> [ACTIVITY]:
Every line that contains the word "black" should be copied from the records below.

> [DATA FOR THE TASK]:
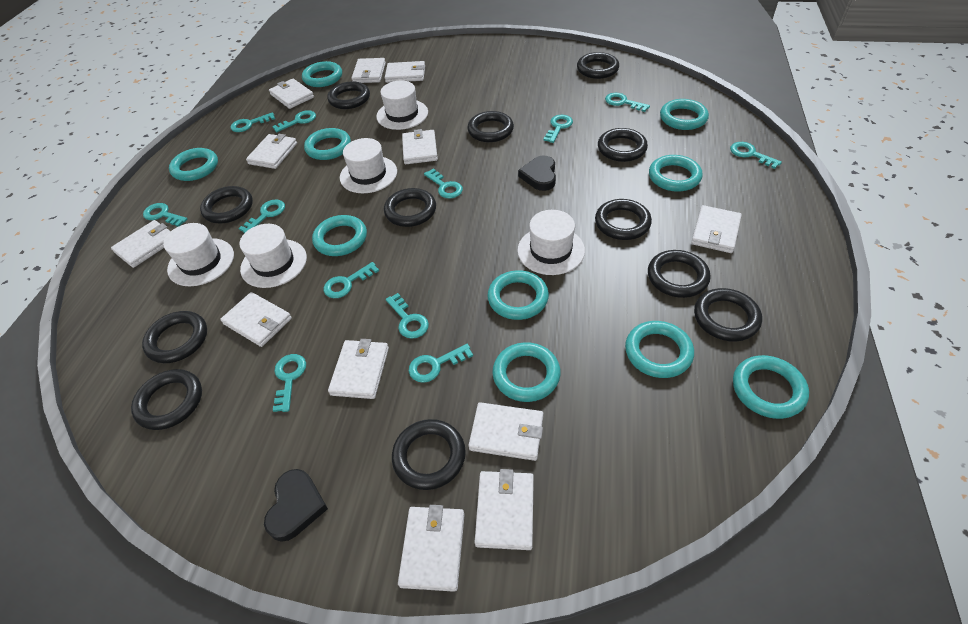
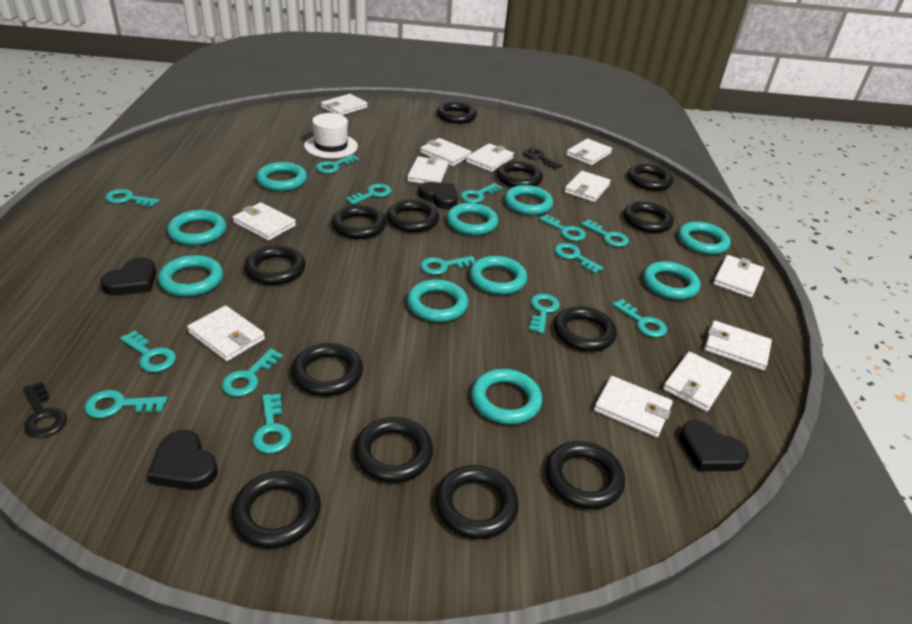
black heart: 2 -> 4
black key: 0 -> 2
black ring: 12 -> 13
turquoise key: 12 -> 14
white hat: 5 -> 1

> [RESULT OF THE TASK]:
black heart: 2 -> 4
black key: 0 -> 2
black ring: 12 -> 13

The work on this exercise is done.